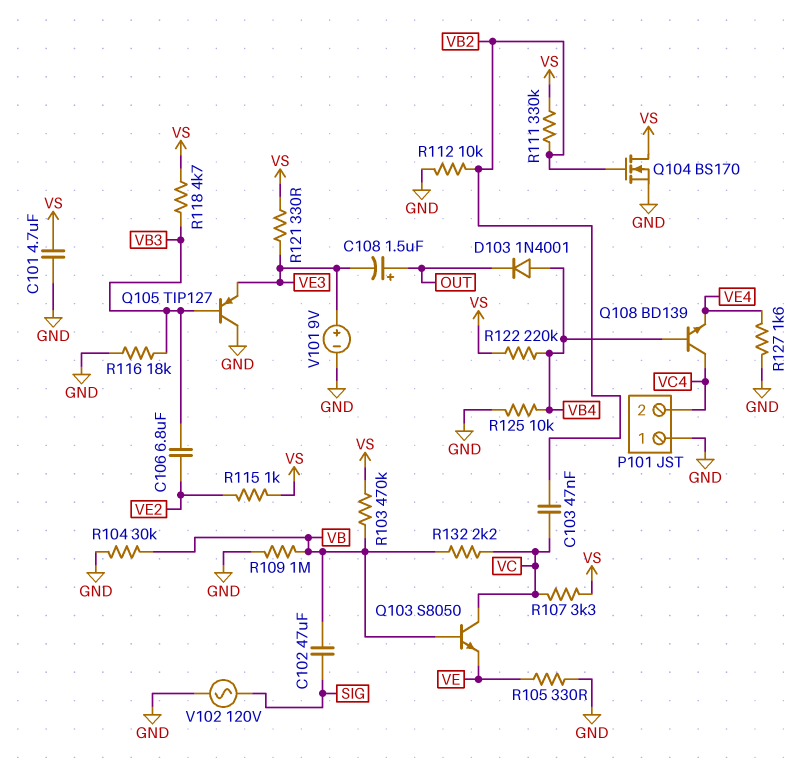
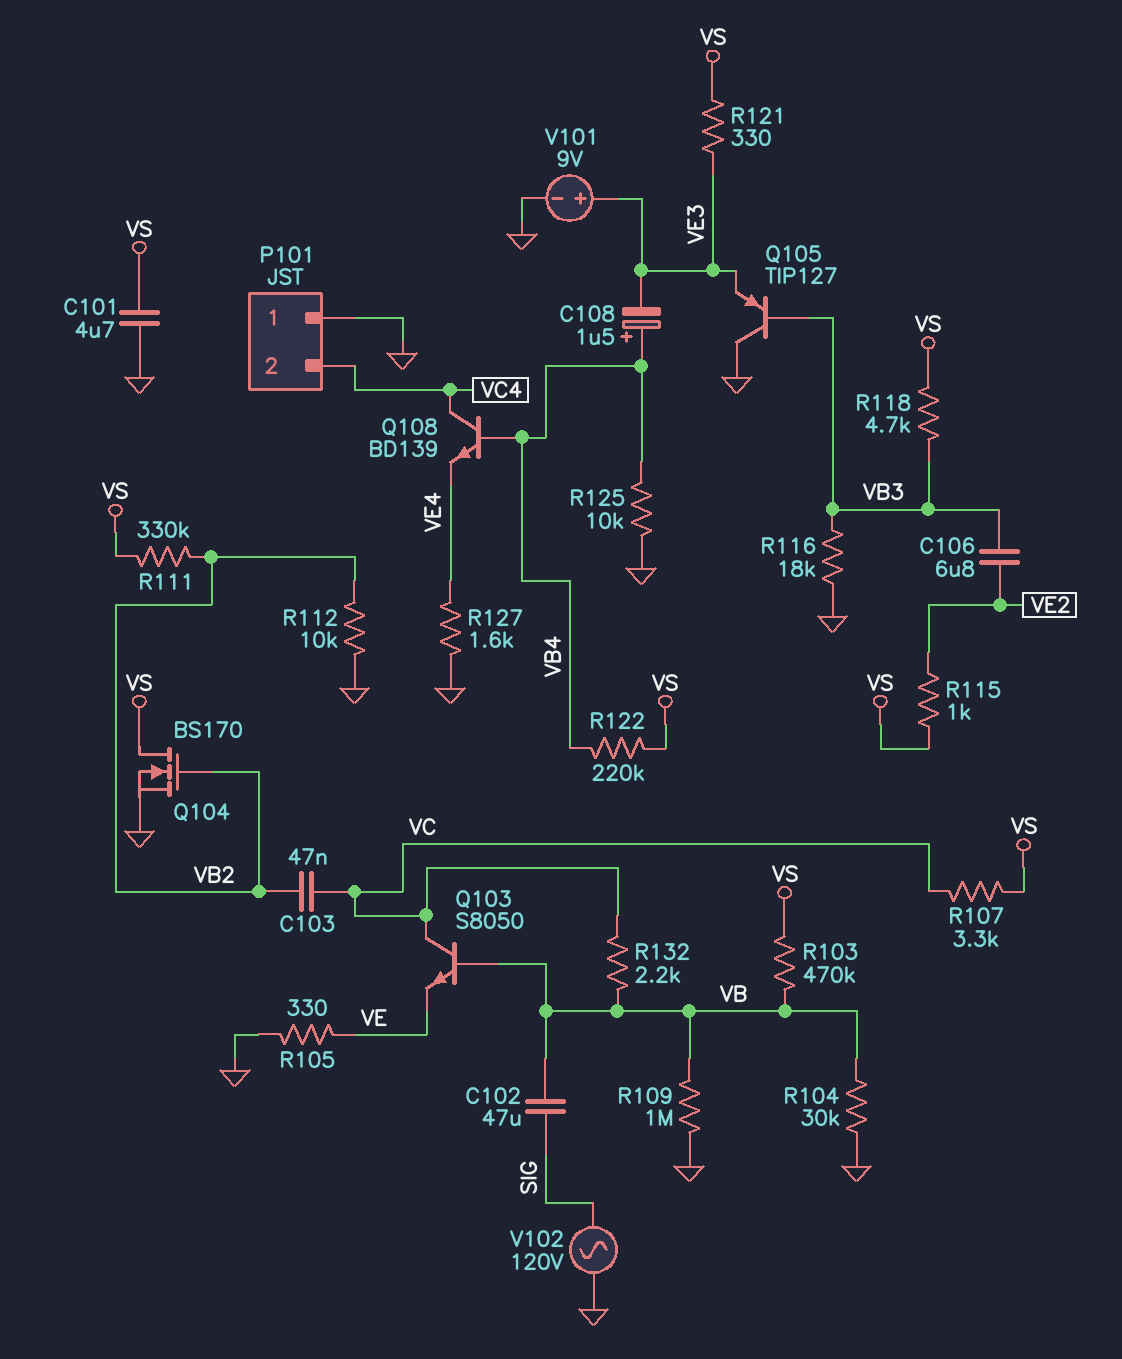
C108: 1.5uF (plus OUT, minus VE3) -> 1.5uF (plus VB4, minus VE3)
D103: diode 1N4001 (A VB4, K OUT) -> none

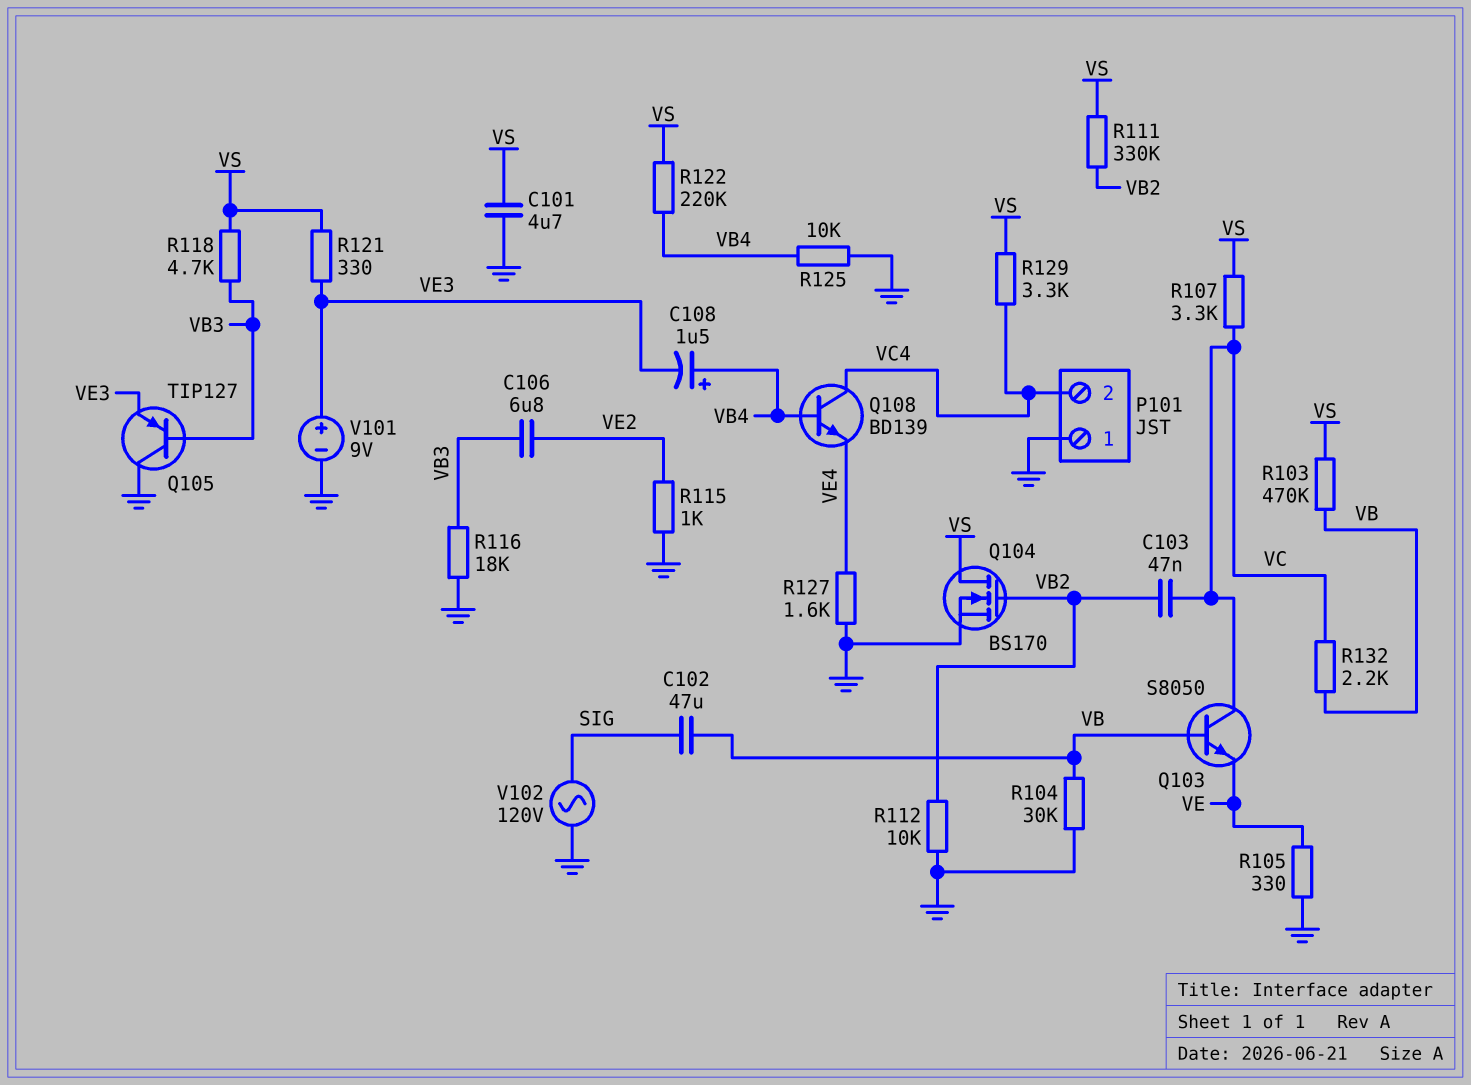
R109: 1M (GND, VB) -> none
R115: 1k (VE2, VS) -> 1k (GND, VE2)
R129: none -> 3.3k (VC4, VS)

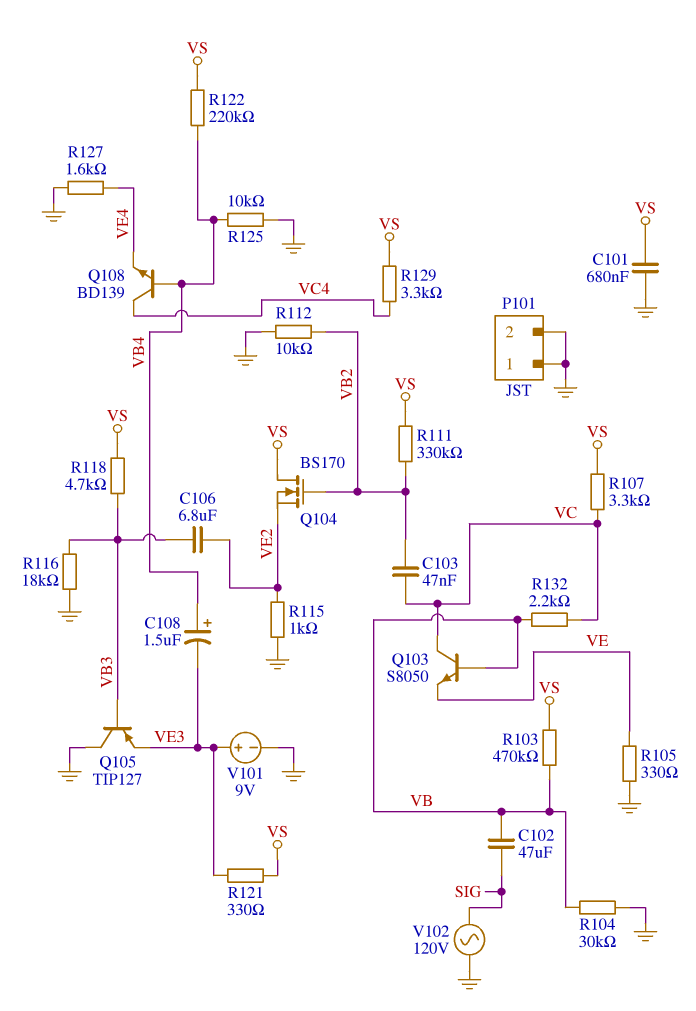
C101: 4.7uF (GND, VS) -> 680nF (GND, VS)
P101 pin 2: VC4 -> GND
Q104: NMOS BS170 (G VB2, D VS, S GND) -> NMOS BS170 (G VB2, D VS, S VE2)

(How to complete this task)
Please give again, word for word, the lines from the one containing "R129: none -> 3.3k (VC4, VS)" through the last line of the listing above, inclusive, and leave out pictures.

(The answer)
R129: none -> 3.3k (VC4, VS)

C101: 4.7uF (GND, VS) -> 680nF (GND, VS)
P101 pin 2: VC4 -> GND
Q104: NMOS BS170 (G VB2, D VS, S GND) -> NMOS BS170 (G VB2, D VS, S VE2)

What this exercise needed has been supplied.